#### [RECORDS SUPPLIED]
○ ○ ○

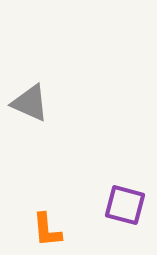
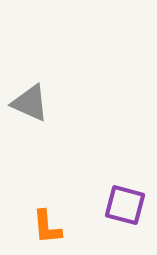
orange L-shape: moved 3 px up
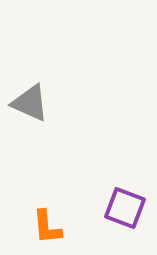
purple square: moved 3 px down; rotated 6 degrees clockwise
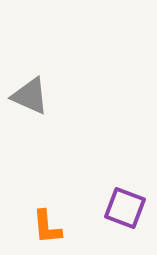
gray triangle: moved 7 px up
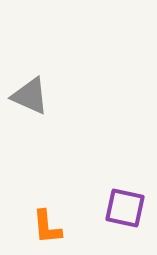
purple square: rotated 9 degrees counterclockwise
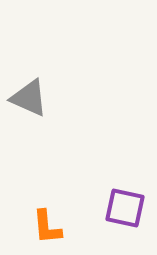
gray triangle: moved 1 px left, 2 px down
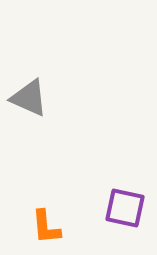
orange L-shape: moved 1 px left
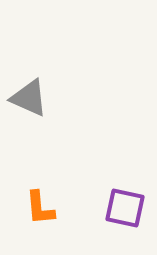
orange L-shape: moved 6 px left, 19 px up
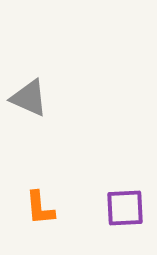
purple square: rotated 15 degrees counterclockwise
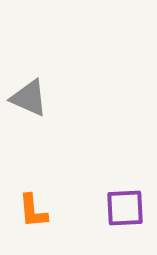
orange L-shape: moved 7 px left, 3 px down
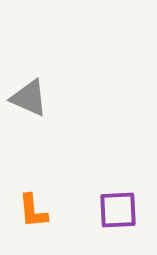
purple square: moved 7 px left, 2 px down
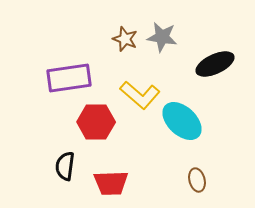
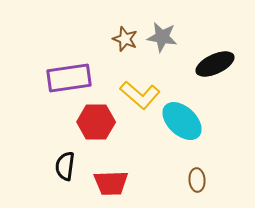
brown ellipse: rotated 10 degrees clockwise
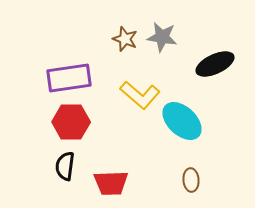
red hexagon: moved 25 px left
brown ellipse: moved 6 px left
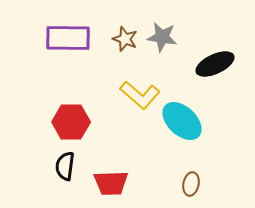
purple rectangle: moved 1 px left, 40 px up; rotated 9 degrees clockwise
brown ellipse: moved 4 px down; rotated 15 degrees clockwise
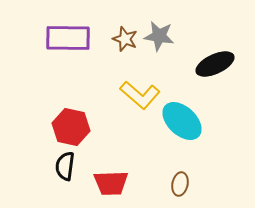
gray star: moved 3 px left, 1 px up
red hexagon: moved 5 px down; rotated 12 degrees clockwise
brown ellipse: moved 11 px left
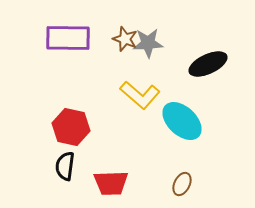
gray star: moved 11 px left, 7 px down; rotated 12 degrees counterclockwise
black ellipse: moved 7 px left
brown ellipse: moved 2 px right; rotated 15 degrees clockwise
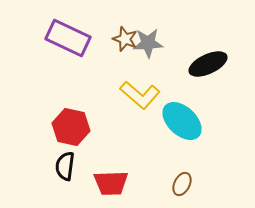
purple rectangle: rotated 24 degrees clockwise
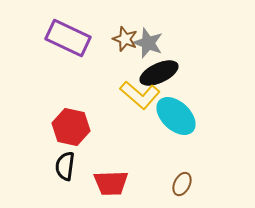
gray star: rotated 24 degrees clockwise
black ellipse: moved 49 px left, 9 px down
cyan ellipse: moved 6 px left, 5 px up
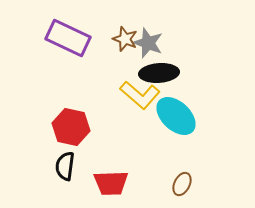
black ellipse: rotated 21 degrees clockwise
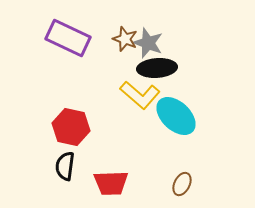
black ellipse: moved 2 px left, 5 px up
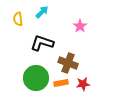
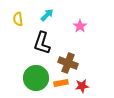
cyan arrow: moved 5 px right, 3 px down
black L-shape: rotated 90 degrees counterclockwise
red star: moved 1 px left, 2 px down
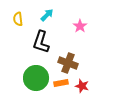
black L-shape: moved 1 px left, 1 px up
red star: rotated 24 degrees clockwise
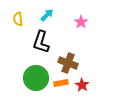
pink star: moved 1 px right, 4 px up
red star: moved 1 px up; rotated 16 degrees clockwise
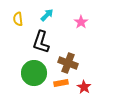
green circle: moved 2 px left, 5 px up
red star: moved 2 px right, 2 px down
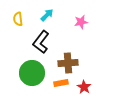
pink star: rotated 24 degrees clockwise
black L-shape: rotated 20 degrees clockwise
brown cross: rotated 24 degrees counterclockwise
green circle: moved 2 px left
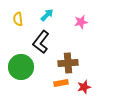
green circle: moved 11 px left, 6 px up
red star: rotated 24 degrees clockwise
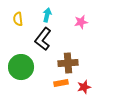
cyan arrow: rotated 32 degrees counterclockwise
black L-shape: moved 2 px right, 3 px up
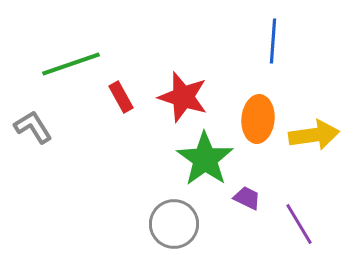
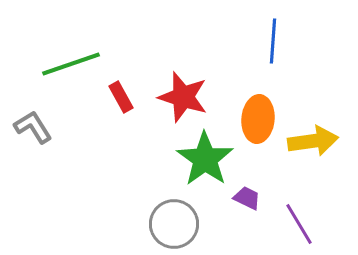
yellow arrow: moved 1 px left, 6 px down
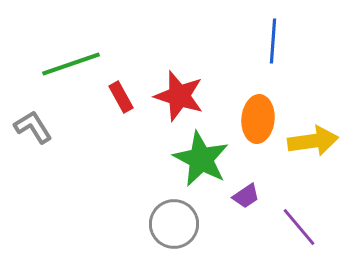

○ ○ ○

#### [EXERCISE GOAL]
Rewrite the entries above, changing every "brown ellipse" to "tan ellipse" and keeping everything else the same. Leave out the pictures.

#### [FULL SOLUTION]
orange L-shape: moved 3 px up
purple square: moved 3 px down; rotated 6 degrees clockwise
gray triangle: moved 7 px up
purple square: rotated 9 degrees counterclockwise
gray triangle: moved 1 px left, 2 px down
orange L-shape: moved 1 px left
orange L-shape: moved 6 px left, 19 px up
purple square: rotated 15 degrees counterclockwise
orange L-shape: moved 7 px left, 3 px down
purple square: moved 7 px left, 2 px down
tan ellipse: rotated 10 degrees clockwise
red hexagon: moved 25 px left
tan ellipse: moved 6 px left
purple rectangle: moved 1 px left, 40 px up; rotated 9 degrees clockwise
tan ellipse: moved 4 px down; rotated 15 degrees clockwise
gray star: moved 3 px left, 1 px up
red hexagon: moved 5 px down; rotated 12 degrees clockwise
tan ellipse: moved 11 px left
gray star: moved 11 px left, 7 px down; rotated 12 degrees counterclockwise
black ellipse: moved 7 px left
tan ellipse: moved 2 px right; rotated 15 degrees clockwise
purple rectangle: rotated 24 degrees clockwise
gray star: rotated 24 degrees clockwise
black ellipse: moved 49 px left, 9 px down
cyan ellipse: moved 6 px left, 5 px up
black ellipse: rotated 21 degrees clockwise
black ellipse: moved 2 px left, 5 px up
cyan arrow: moved 5 px right, 3 px down
black L-shape: rotated 90 degrees counterclockwise
red star: moved 1 px left, 2 px down
black L-shape: moved 1 px left, 1 px up
red star: rotated 24 degrees clockwise
pink star: moved 1 px right, 4 px up
red star: moved 1 px up; rotated 16 degrees clockwise
green circle: moved 2 px left, 5 px up
red star: moved 2 px right, 2 px down
pink star: rotated 24 degrees clockwise
black L-shape: rotated 20 degrees clockwise
brown cross: rotated 24 degrees counterclockwise
green circle: moved 2 px left
green circle: moved 11 px left, 6 px up
red star: rotated 24 degrees clockwise
cyan arrow: rotated 32 degrees counterclockwise
black L-shape: moved 2 px right, 3 px up
yellow arrow: moved 1 px left, 6 px down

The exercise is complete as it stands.